▸ PROMPT: Only these lines of the data below are wanted: the one with "BT2 pin RXD: D5 -> D8", the one with "SERVO2 pin PWM: D3 -> D6", and any lines between them, each repeated exactly.

▸ EXTRACTED MATERIAL:
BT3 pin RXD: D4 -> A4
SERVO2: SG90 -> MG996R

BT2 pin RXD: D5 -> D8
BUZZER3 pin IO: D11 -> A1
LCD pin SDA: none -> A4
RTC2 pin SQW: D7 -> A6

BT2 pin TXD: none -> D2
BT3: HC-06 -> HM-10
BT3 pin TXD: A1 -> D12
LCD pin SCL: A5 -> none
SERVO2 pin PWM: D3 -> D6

* * *

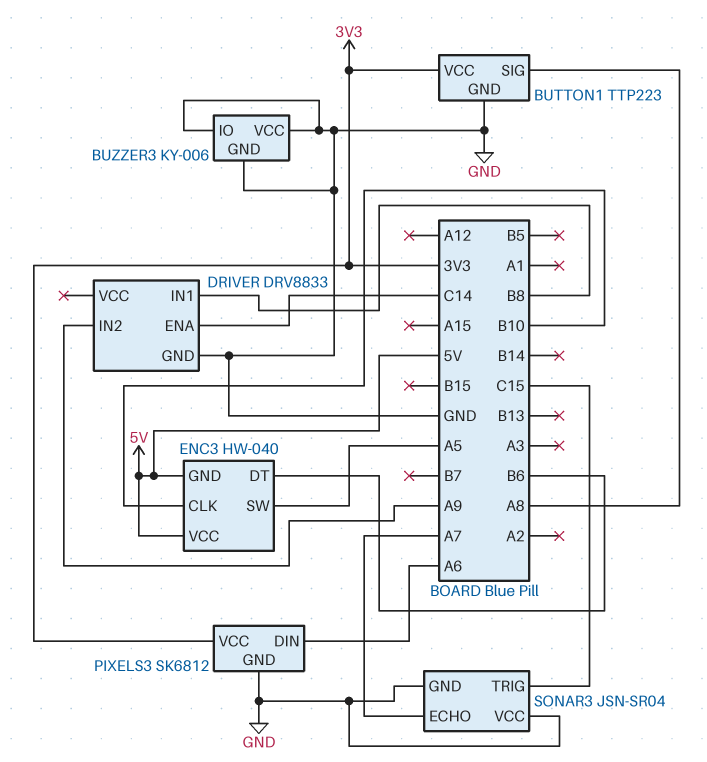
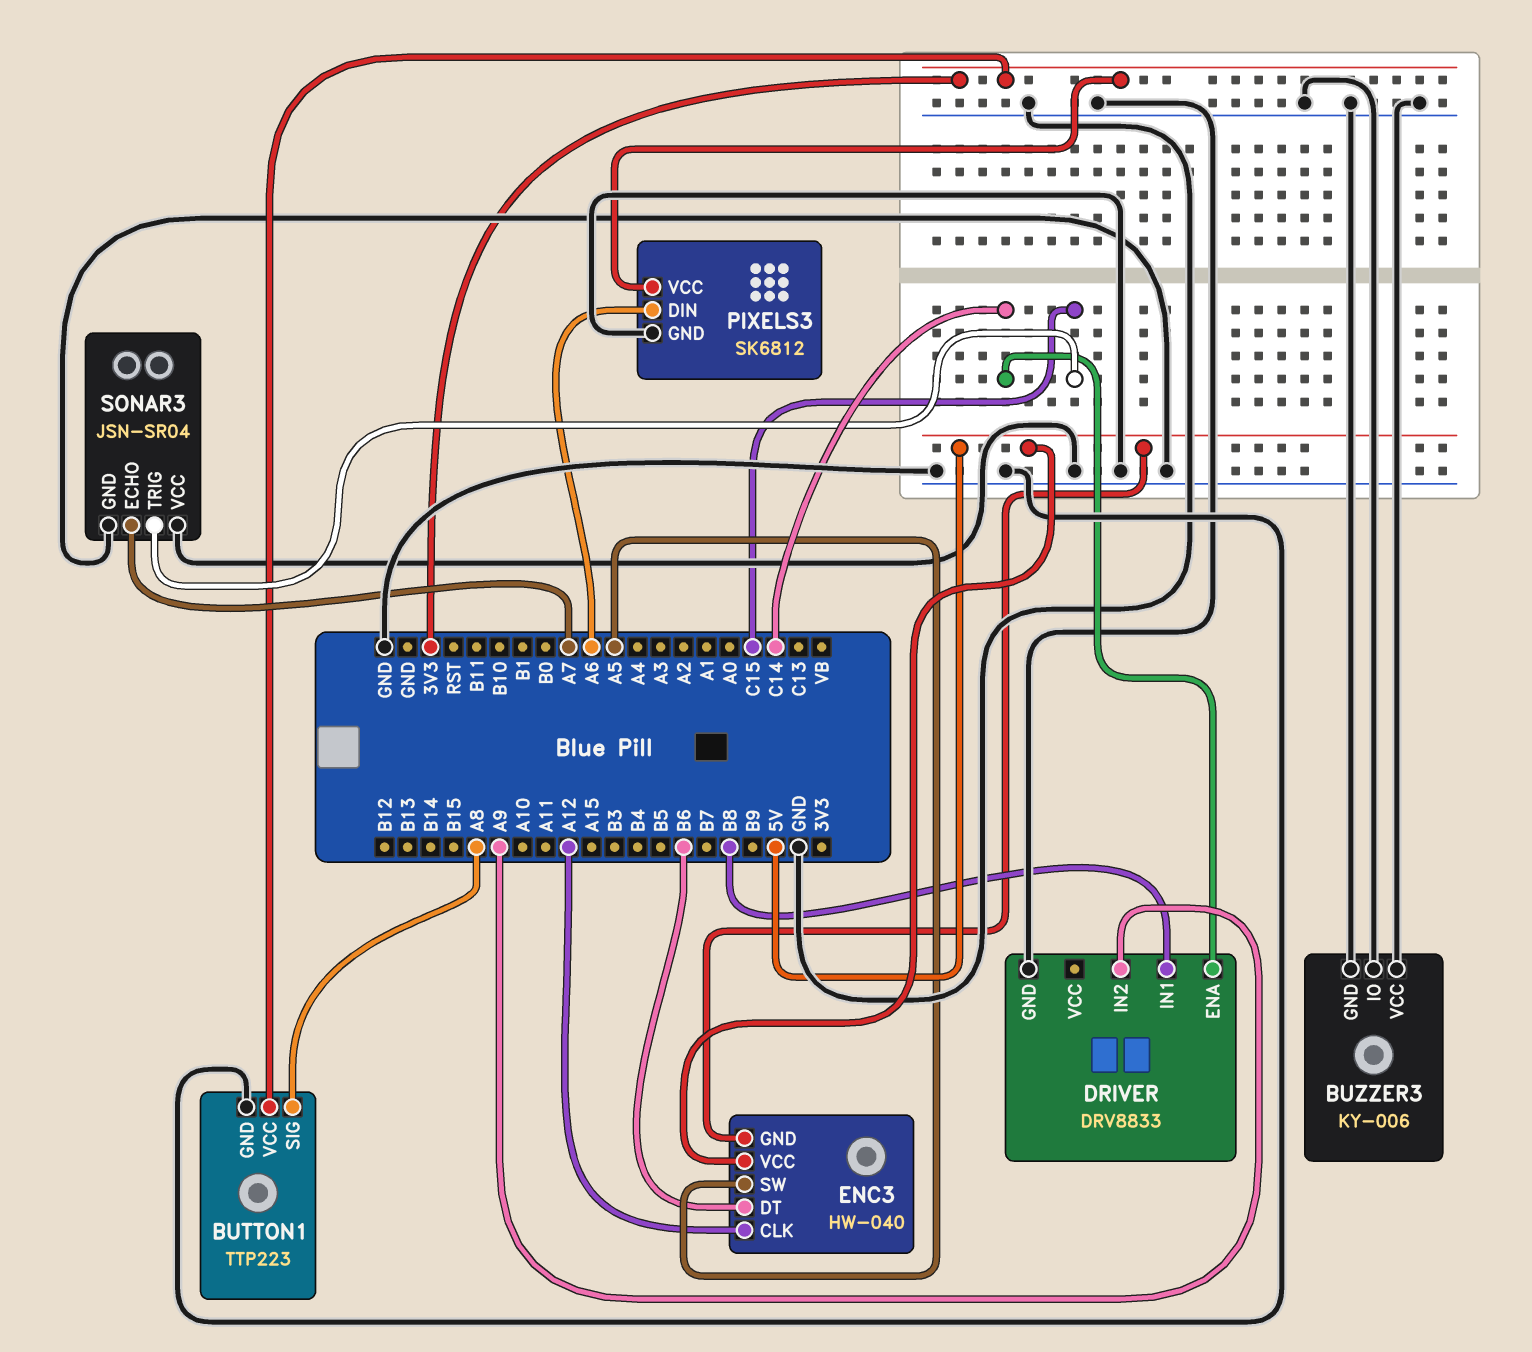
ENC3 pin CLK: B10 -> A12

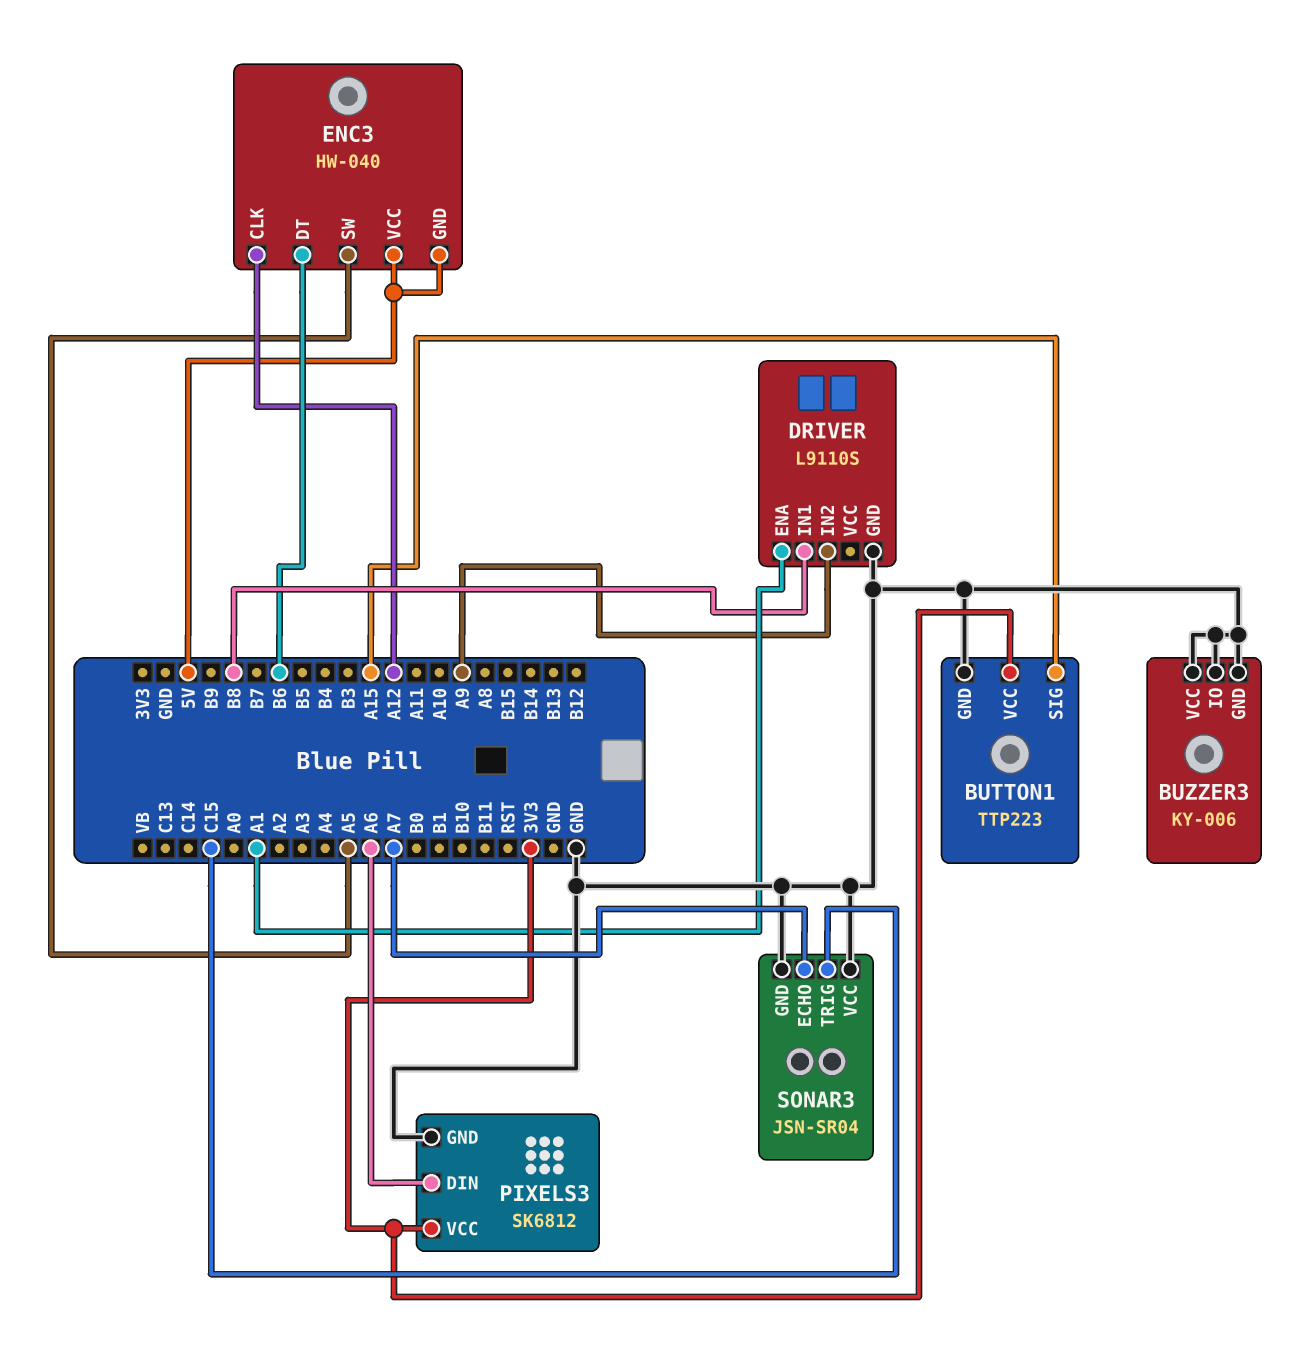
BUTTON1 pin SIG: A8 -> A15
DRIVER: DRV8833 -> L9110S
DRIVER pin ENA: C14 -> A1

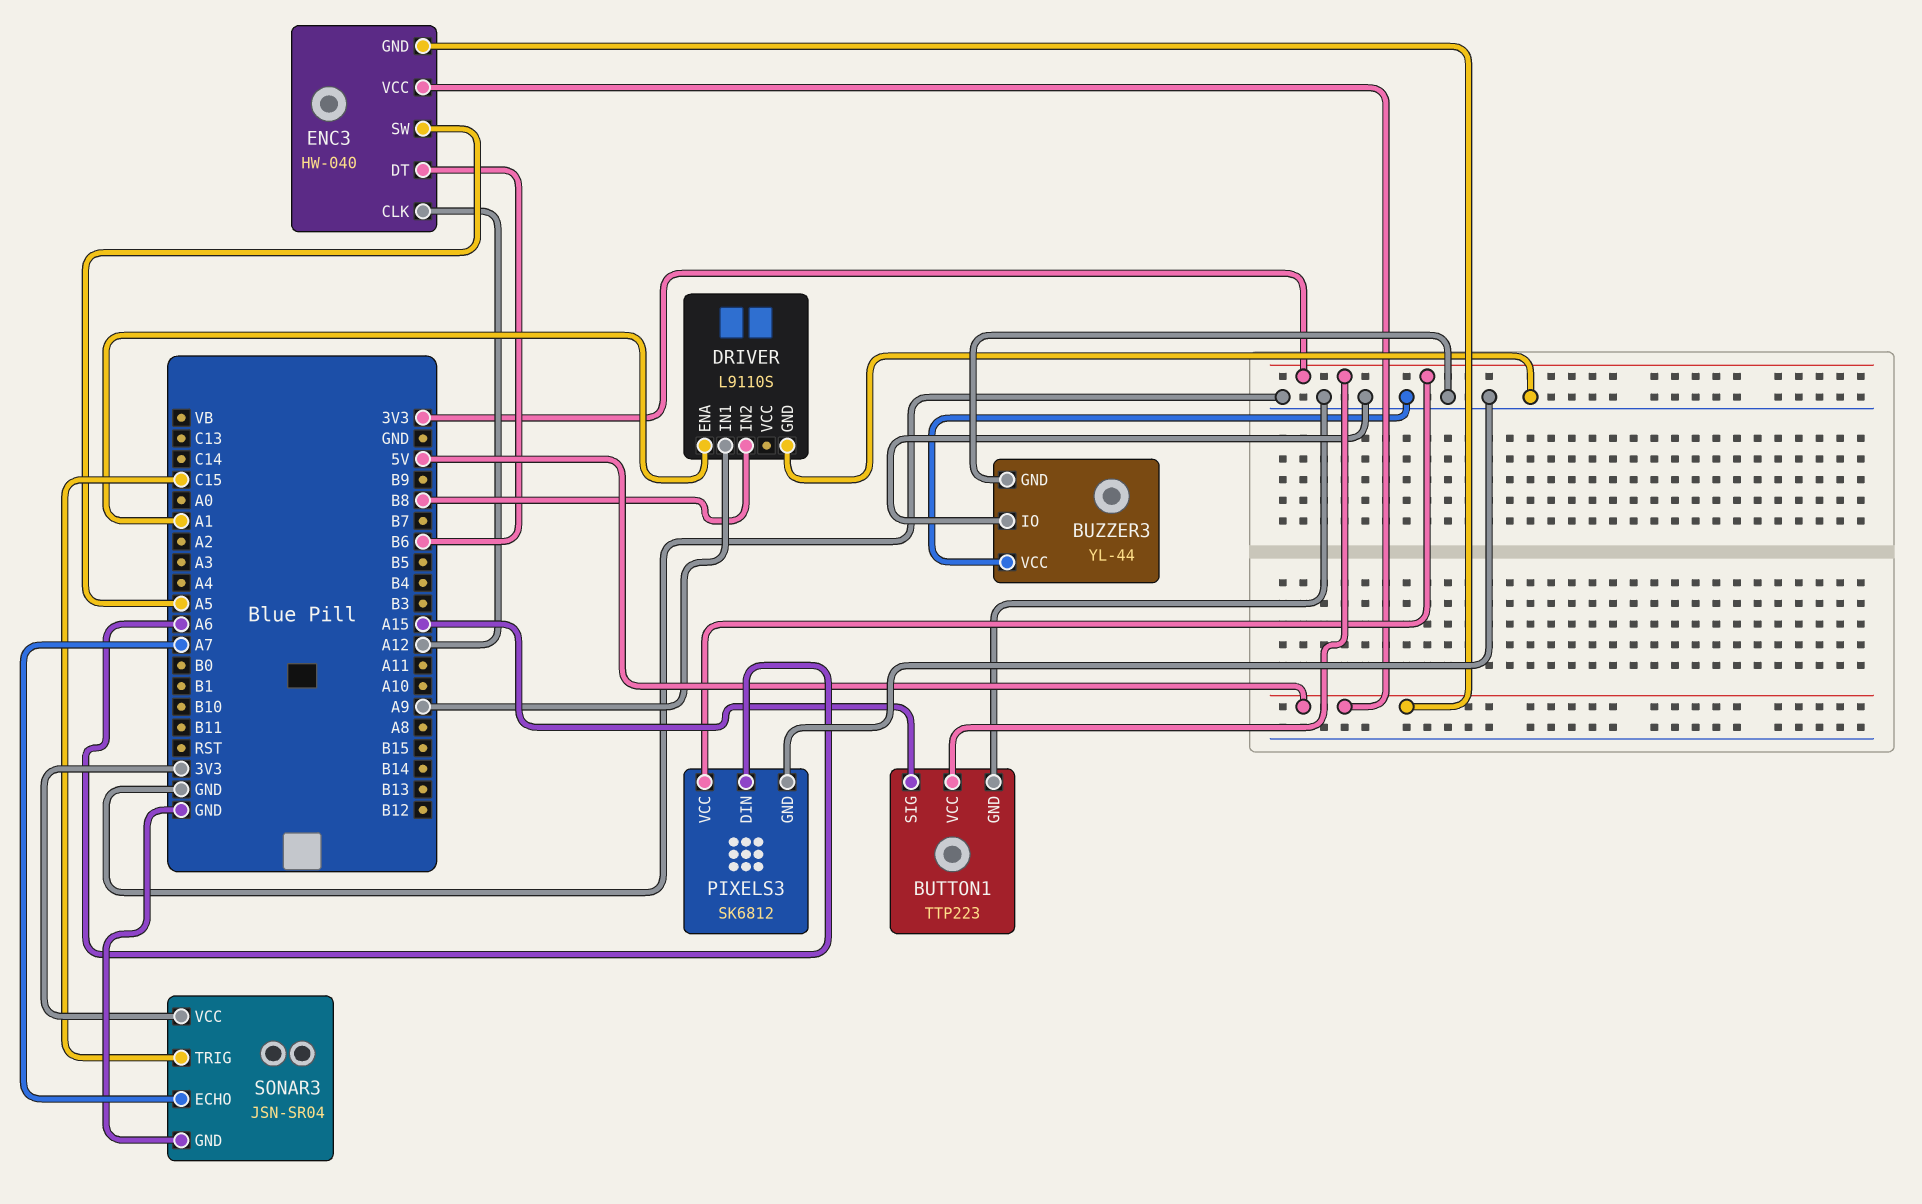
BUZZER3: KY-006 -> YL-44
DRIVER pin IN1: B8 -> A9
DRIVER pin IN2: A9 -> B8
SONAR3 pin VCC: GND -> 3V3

--

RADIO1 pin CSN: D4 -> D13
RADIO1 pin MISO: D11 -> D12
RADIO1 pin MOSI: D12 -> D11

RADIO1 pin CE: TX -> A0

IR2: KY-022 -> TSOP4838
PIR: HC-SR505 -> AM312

▸ EXPECTED ANSWER:
BT2 pin RXD: D5 -> D8
BUZZER3 pin IO: D11 -> A1
LCD pin SDA: none -> A4
RTC2 pin SQW: D7 -> A6

BT2 pin TXD: none -> D2
BT3: HC-06 -> HM-10
BT3 pin TXD: A1 -> D12
LCD pin SCL: A5 -> none
SERVO2 pin PWM: D3 -> D6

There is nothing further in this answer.